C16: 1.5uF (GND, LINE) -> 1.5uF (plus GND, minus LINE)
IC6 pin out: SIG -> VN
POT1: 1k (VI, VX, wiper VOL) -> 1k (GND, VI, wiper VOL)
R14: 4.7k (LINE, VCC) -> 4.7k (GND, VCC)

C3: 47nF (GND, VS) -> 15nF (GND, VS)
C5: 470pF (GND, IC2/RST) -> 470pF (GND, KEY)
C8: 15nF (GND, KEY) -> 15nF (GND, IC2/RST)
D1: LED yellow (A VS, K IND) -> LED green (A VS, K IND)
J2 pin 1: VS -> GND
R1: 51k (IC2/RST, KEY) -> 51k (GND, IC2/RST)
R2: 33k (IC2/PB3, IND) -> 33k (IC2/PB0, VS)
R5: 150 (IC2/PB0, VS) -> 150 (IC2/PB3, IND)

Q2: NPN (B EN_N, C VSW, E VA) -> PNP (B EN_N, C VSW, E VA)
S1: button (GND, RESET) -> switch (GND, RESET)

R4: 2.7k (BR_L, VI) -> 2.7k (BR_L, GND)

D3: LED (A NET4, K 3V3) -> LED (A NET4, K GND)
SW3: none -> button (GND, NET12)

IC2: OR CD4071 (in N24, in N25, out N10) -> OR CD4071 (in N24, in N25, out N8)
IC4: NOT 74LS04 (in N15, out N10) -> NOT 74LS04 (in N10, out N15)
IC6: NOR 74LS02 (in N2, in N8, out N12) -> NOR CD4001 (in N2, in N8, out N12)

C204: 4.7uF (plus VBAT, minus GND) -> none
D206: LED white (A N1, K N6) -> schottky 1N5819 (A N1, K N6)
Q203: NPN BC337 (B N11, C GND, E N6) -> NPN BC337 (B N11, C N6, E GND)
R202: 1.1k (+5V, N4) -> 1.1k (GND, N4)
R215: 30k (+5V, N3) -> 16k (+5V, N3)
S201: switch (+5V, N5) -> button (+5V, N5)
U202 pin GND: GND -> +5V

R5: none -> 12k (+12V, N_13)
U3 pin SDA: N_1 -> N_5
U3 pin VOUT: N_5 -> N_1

_Task goal:_
Locate the lines above that hold the word "plus". Show every one of them.

_Reply to the exercise:_
C16: 1.5uF (GND, LINE) -> 1.5uF (plus GND, minus LINE)
C204: 4.7uF (plus VBAT, minus GND) -> none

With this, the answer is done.